§ **TASK DETAILS**:
Look below for the line that has "TEMP pin OUT: B1 -> A9". Set down the lines from there through the line that has "TFT3 pin SDI: D5 -> D2", exactly as written.

Difference listings:
◇ ◇ ◇

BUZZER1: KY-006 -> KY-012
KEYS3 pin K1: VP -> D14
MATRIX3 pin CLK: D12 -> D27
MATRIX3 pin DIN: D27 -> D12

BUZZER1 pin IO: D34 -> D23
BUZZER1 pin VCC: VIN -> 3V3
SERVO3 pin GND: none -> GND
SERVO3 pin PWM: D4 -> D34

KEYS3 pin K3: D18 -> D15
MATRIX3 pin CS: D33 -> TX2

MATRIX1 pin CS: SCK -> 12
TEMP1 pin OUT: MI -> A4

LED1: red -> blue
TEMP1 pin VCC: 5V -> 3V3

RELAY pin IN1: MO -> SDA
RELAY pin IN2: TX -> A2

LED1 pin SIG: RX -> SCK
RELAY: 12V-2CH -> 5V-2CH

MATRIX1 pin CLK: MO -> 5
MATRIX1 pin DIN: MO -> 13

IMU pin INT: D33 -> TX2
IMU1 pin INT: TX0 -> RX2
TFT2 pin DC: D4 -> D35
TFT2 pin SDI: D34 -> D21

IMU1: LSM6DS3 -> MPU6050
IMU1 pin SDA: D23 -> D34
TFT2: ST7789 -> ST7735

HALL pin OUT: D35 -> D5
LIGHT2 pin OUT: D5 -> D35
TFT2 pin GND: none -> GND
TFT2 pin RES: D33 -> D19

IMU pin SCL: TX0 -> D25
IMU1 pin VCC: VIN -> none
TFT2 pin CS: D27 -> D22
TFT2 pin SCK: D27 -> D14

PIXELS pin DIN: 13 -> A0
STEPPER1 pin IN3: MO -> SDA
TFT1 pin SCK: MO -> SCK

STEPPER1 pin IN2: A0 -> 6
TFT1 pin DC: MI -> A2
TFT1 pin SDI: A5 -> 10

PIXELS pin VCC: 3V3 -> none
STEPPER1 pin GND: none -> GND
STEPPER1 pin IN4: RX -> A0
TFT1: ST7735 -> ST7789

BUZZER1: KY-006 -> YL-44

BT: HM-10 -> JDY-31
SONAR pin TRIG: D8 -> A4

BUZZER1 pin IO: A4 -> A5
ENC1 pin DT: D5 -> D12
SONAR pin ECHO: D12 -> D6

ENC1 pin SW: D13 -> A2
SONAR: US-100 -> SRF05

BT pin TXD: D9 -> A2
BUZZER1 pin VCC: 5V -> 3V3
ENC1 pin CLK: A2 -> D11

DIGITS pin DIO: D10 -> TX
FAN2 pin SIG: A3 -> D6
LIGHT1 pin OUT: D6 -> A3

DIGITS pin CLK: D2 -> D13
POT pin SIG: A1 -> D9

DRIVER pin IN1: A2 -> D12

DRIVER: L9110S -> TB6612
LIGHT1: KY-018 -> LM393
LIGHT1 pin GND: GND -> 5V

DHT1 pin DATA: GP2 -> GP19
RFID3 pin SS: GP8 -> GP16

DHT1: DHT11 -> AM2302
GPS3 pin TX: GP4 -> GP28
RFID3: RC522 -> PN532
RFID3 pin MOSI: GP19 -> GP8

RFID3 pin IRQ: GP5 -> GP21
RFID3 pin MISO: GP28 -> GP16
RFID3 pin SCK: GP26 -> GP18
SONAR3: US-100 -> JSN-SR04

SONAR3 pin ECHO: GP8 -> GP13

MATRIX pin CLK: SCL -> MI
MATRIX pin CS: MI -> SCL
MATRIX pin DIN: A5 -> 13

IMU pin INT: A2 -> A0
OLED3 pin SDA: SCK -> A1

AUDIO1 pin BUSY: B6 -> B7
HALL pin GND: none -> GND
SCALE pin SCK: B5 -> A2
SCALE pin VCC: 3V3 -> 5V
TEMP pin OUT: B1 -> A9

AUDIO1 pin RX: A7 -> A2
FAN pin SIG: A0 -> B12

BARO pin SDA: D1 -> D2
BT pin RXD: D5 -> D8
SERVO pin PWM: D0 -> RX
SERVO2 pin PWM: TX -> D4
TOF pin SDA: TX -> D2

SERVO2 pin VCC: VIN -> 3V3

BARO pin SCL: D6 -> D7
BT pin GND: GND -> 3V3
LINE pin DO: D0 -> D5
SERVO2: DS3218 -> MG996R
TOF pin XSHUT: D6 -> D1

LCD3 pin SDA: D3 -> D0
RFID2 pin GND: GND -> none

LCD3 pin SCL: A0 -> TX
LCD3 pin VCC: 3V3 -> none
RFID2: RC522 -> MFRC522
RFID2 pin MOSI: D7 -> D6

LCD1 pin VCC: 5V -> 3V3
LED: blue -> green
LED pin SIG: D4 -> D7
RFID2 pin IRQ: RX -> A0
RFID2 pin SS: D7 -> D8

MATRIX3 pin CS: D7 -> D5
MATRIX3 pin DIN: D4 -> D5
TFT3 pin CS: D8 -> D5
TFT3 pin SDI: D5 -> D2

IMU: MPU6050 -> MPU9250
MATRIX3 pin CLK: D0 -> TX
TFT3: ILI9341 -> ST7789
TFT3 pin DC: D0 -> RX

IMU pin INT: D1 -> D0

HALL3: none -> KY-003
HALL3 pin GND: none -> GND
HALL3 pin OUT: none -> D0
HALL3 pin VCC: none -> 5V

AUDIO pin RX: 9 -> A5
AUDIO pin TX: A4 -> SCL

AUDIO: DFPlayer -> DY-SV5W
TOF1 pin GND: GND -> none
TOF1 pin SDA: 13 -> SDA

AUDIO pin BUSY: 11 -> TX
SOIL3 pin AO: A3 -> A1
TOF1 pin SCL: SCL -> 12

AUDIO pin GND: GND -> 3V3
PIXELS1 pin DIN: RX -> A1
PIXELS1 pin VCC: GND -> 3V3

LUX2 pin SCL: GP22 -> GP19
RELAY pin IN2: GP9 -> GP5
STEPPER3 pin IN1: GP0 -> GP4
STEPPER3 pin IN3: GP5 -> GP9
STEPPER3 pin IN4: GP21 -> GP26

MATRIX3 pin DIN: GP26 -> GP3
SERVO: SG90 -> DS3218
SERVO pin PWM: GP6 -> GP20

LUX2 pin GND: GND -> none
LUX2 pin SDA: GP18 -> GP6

◇ ◇ ◇

§ **EXERCISE RESPONSE**:
TEMP pin OUT: B1 -> A9

AUDIO1 pin RX: A7 -> A2
FAN pin SIG: A0 -> B12

BARO pin SDA: D1 -> D2
BT pin RXD: D5 -> D8
SERVO pin PWM: D0 -> RX
SERVO2 pin PWM: TX -> D4
TOF pin SDA: TX -> D2

SERVO2 pin VCC: VIN -> 3V3

BARO pin SCL: D6 -> D7
BT pin GND: GND -> 3V3
LINE pin DO: D0 -> D5
SERVO2: DS3218 -> MG996R
TOF pin XSHUT: D6 -> D1

LCD3 pin SDA: D3 -> D0
RFID2 pin GND: GND -> none

LCD3 pin SCL: A0 -> TX
LCD3 pin VCC: 3V3 -> none
RFID2: RC522 -> MFRC522
RFID2 pin MOSI: D7 -> D6

LCD1 pin VCC: 5V -> 3V3
LED: blue -> green
LED pin SIG: D4 -> D7
RFID2 pin IRQ: RX -> A0
RFID2 pin SS: D7 -> D8

MATRIX3 pin CS: D7 -> D5
MATRIX3 pin DIN: D4 -> D5
TFT3 pin CS: D8 -> D5
TFT3 pin SDI: D5 -> D2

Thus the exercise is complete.